··· Data records
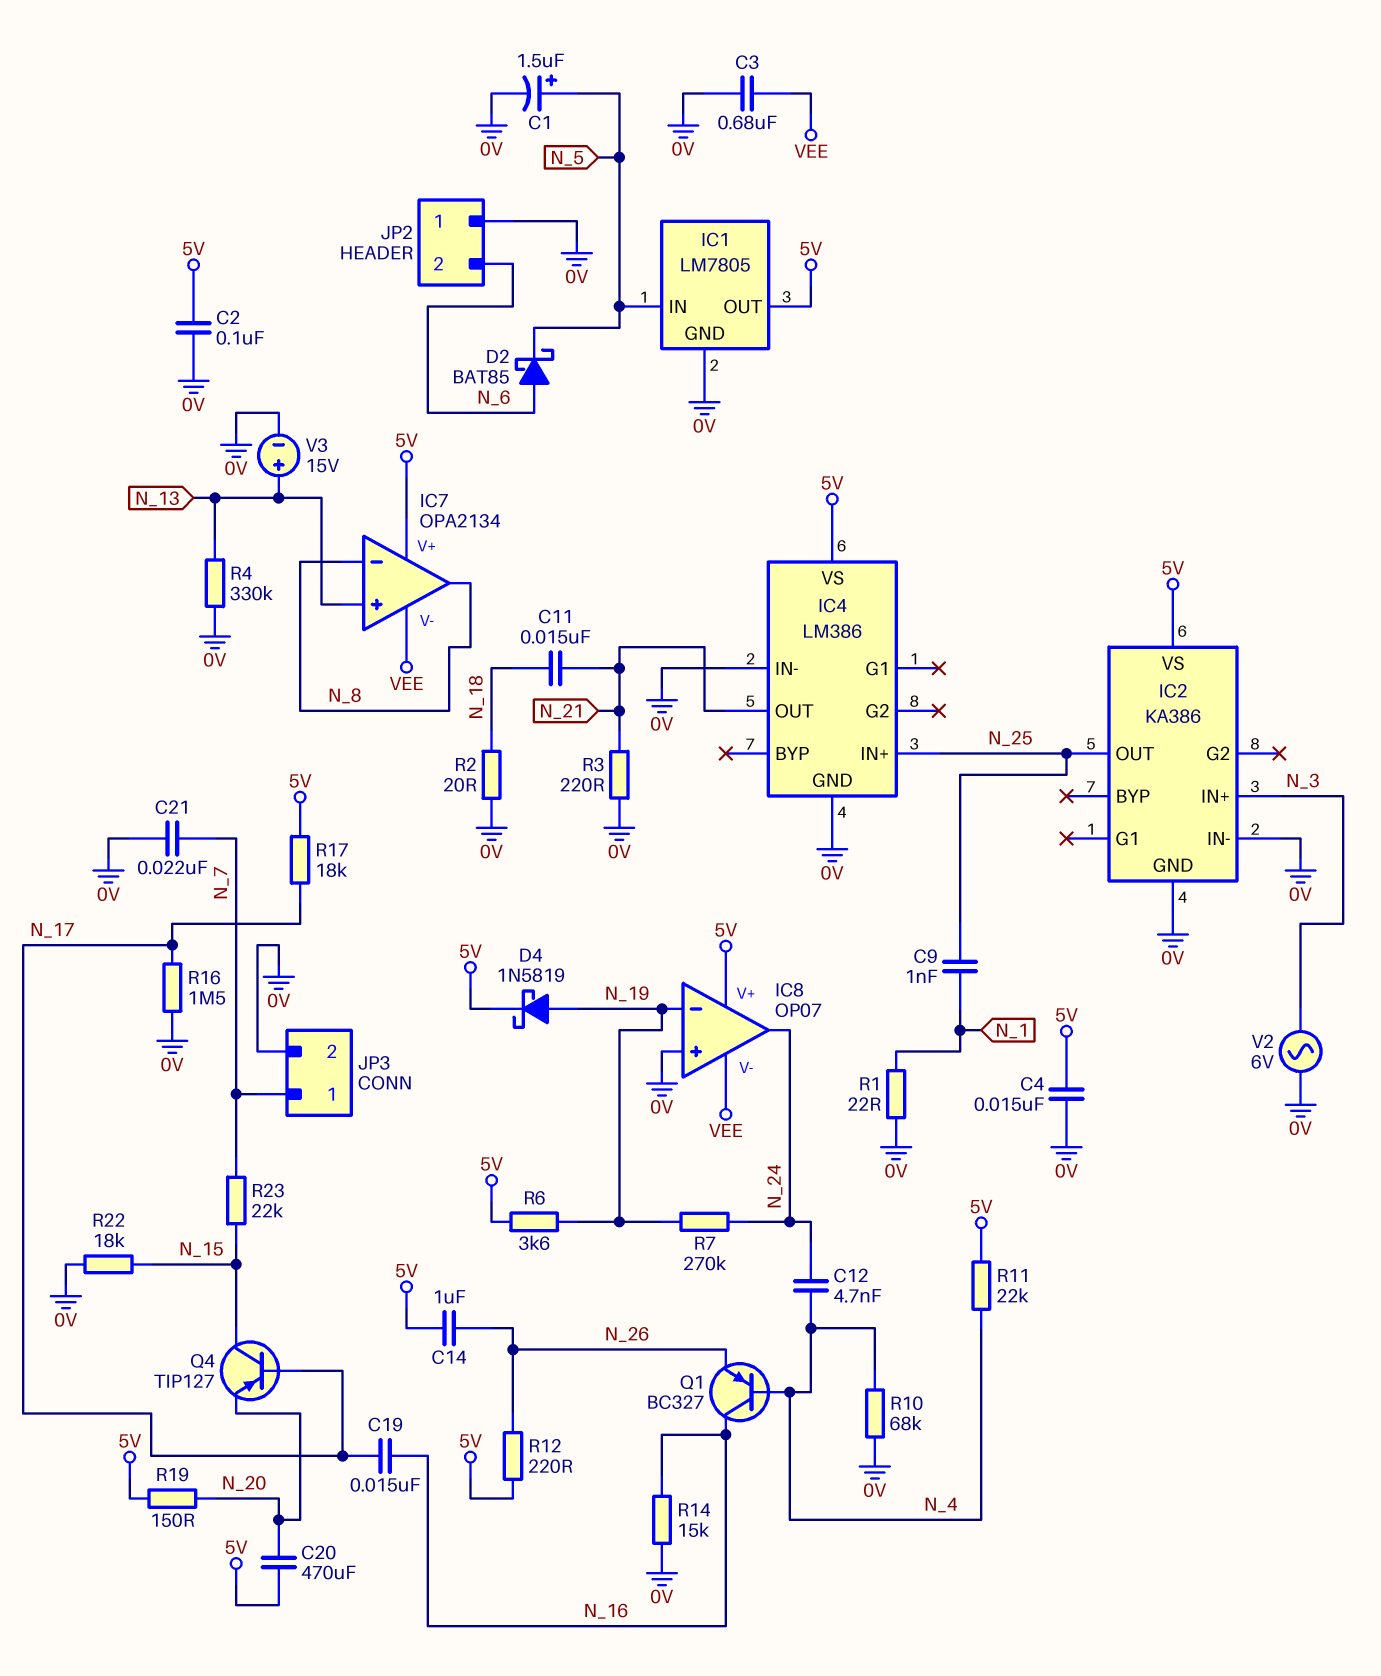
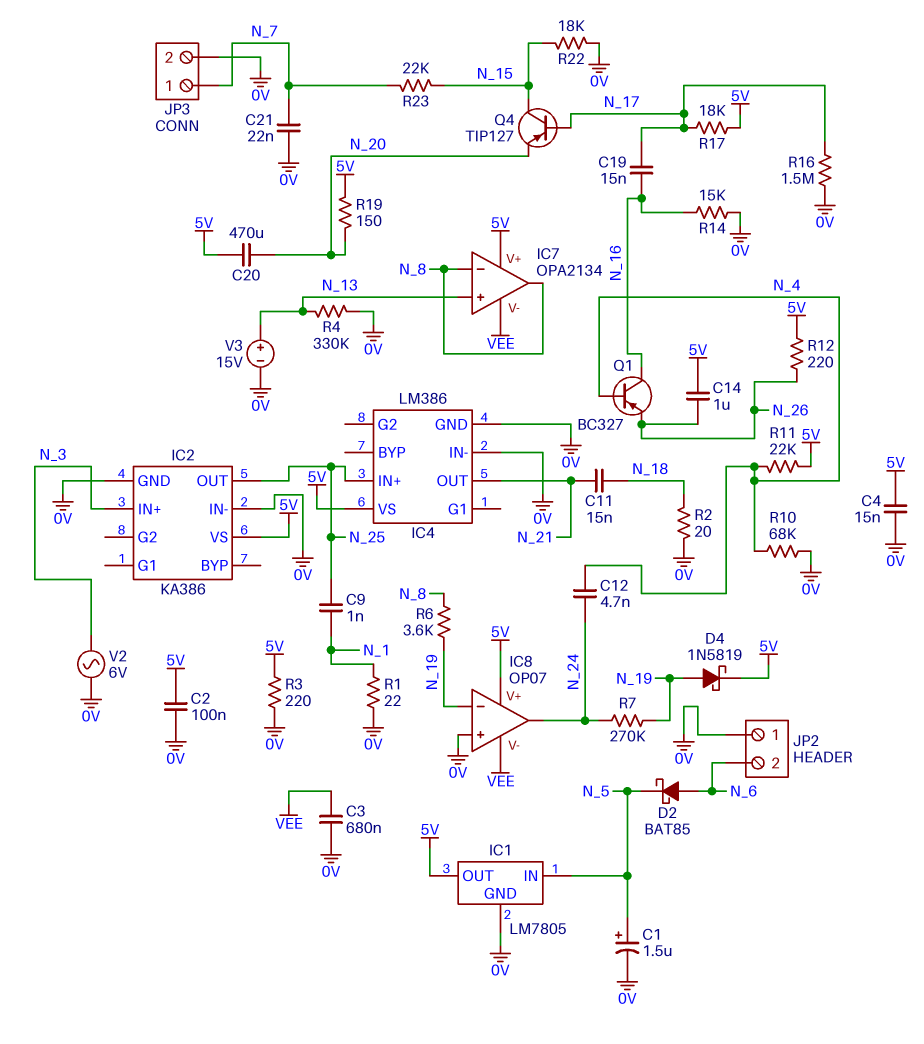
R3: 220 (0V, N_21) -> 220 (0V, 5V)
R6: 3.6k (5V, N_19) -> 3.6k (N_8, N_19)

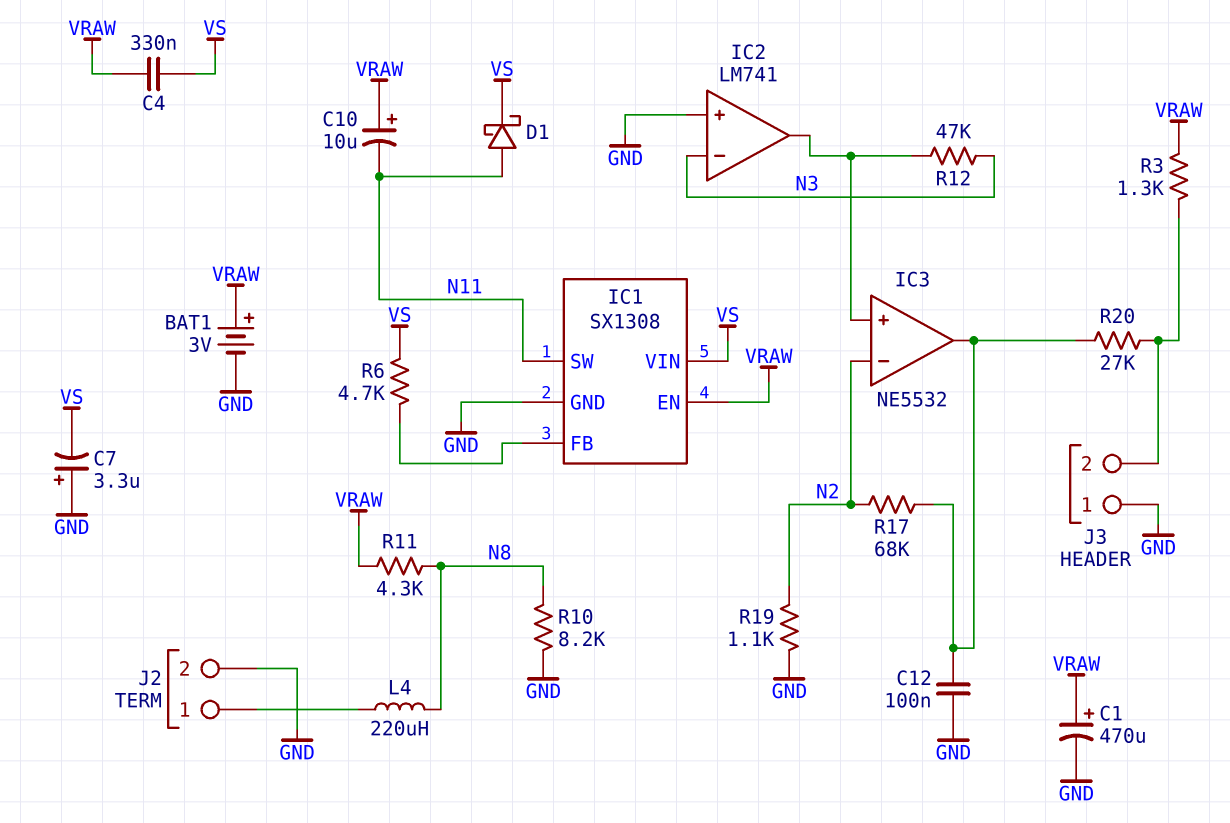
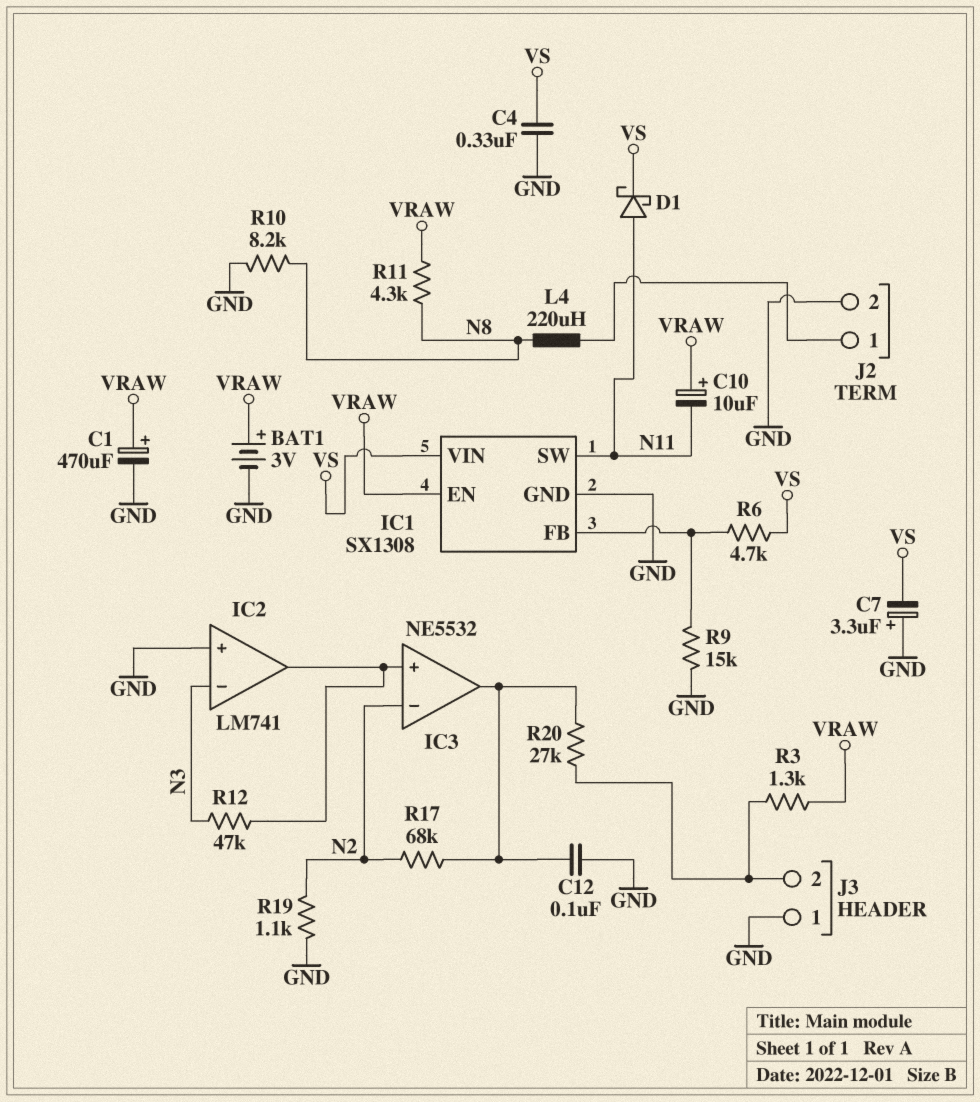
C4: 330nF (VRAW, VS) -> 330nF (GND, VS)
R9: none -> 15k (GND, IC1/FB)

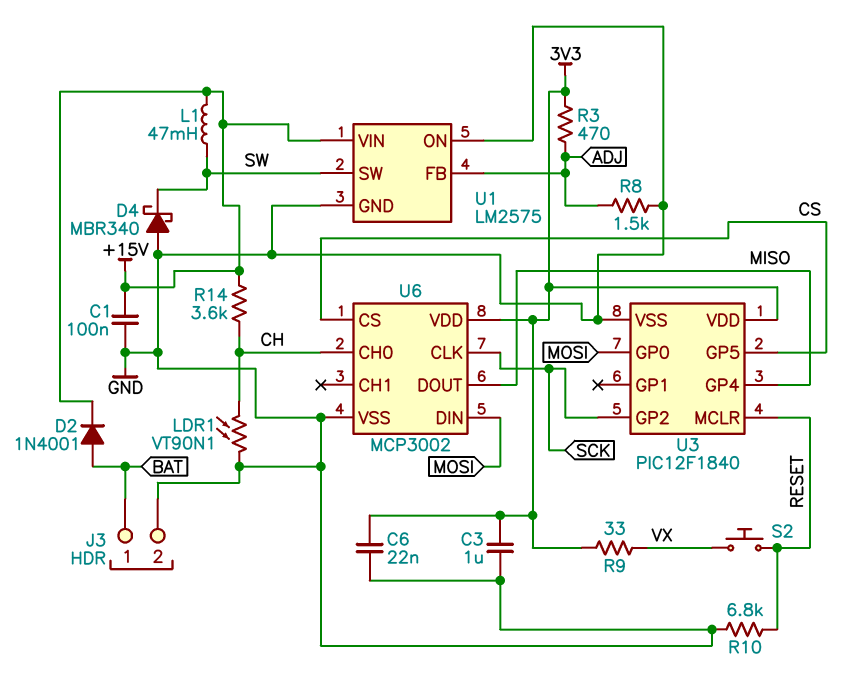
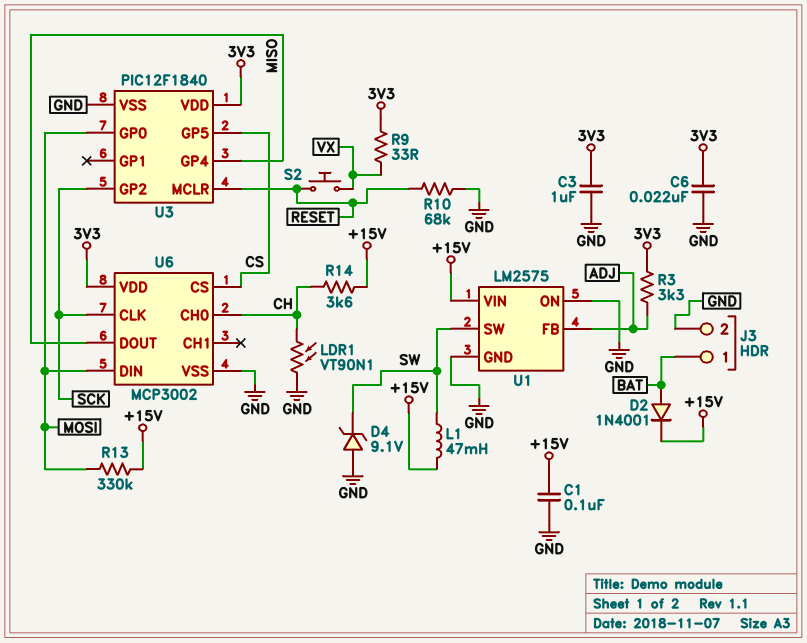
D4: schottky MBR340 (A GND, K SW) -> zener 9.1V (A GND, K SW)
R3: 470 (3V3, ADJ) -> 3.3k (3V3, ADJ)
R8: 1.5k (ADJ, GND) -> none
R10: 6.8k (GND, RESET) -> 68k (GND, RESET)
R13: none -> 330k (+15V, MOSI)

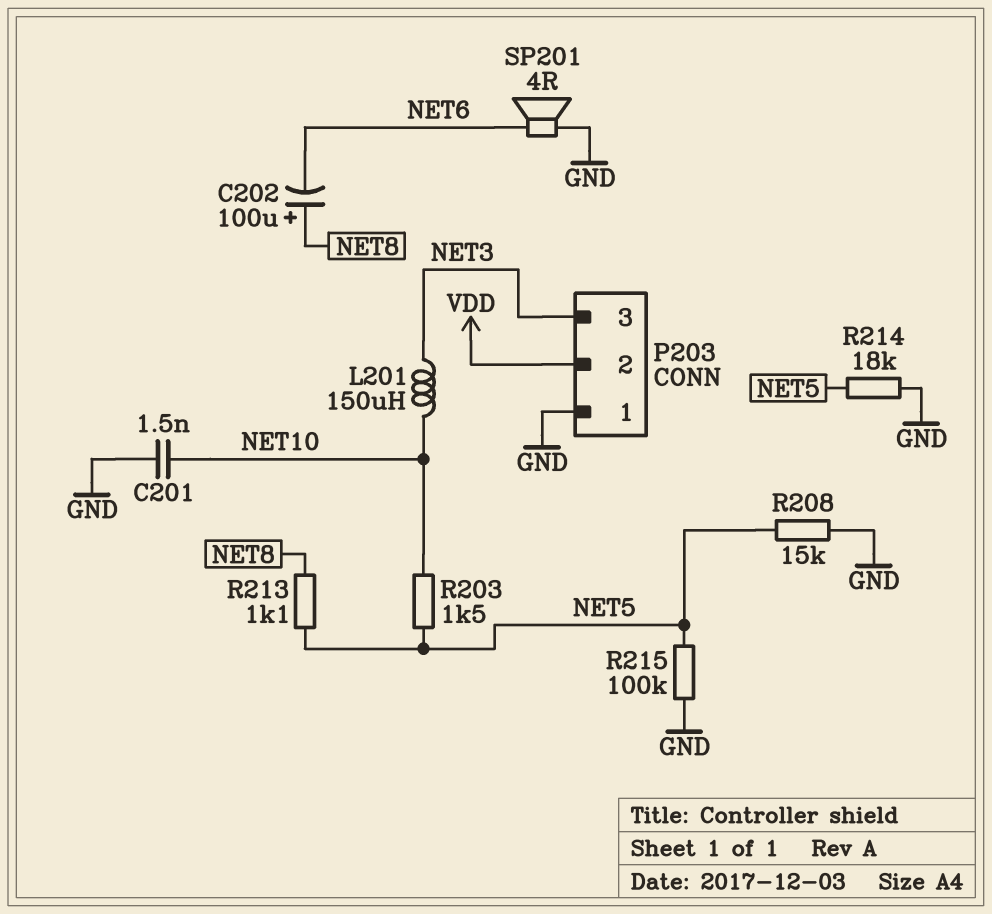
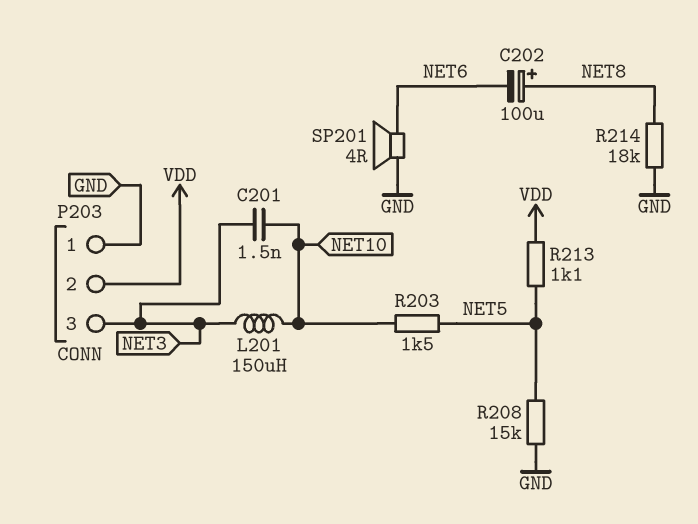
C201: 1.5nF (GND, NET10) -> 1.5nF (NET3, NET10)
R213: 1.1k (NET5, NET8) -> 1.1k (NET5, VDD)
R214: 18k (GND, NET5) -> 18k (GND, NET8)
R215: 100k (GND, NET5) -> none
······
__Exercise instructions__:
Reproduce only the lines from the beginning of the data through the line that contains "R213: 1.1k (NET5, NET8) -> 1.1k (NET5, VDD)", both included, and please drop the pictures.

__Solution to this exercise__:
R3: 220 (0V, N_21) -> 220 (0V, 5V)
R6: 3.6k (5V, N_19) -> 3.6k (N_8, N_19)

C4: 330nF (VRAW, VS) -> 330nF (GND, VS)
R9: none -> 15k (GND, IC1/FB)

D4: schottky MBR340 (A GND, K SW) -> zener 9.1V (A GND, K SW)
R3: 470 (3V3, ADJ) -> 3.3k (3V3, ADJ)
R8: 1.5k (ADJ, GND) -> none
R10: 6.8k (GND, RESET) -> 68k (GND, RESET)
R13: none -> 330k (+15V, MOSI)

C201: 1.5nF (GND, NET10) -> 1.5nF (NET3, NET10)
R213: 1.1k (NET5, NET8) -> 1.1k (NET5, VDD)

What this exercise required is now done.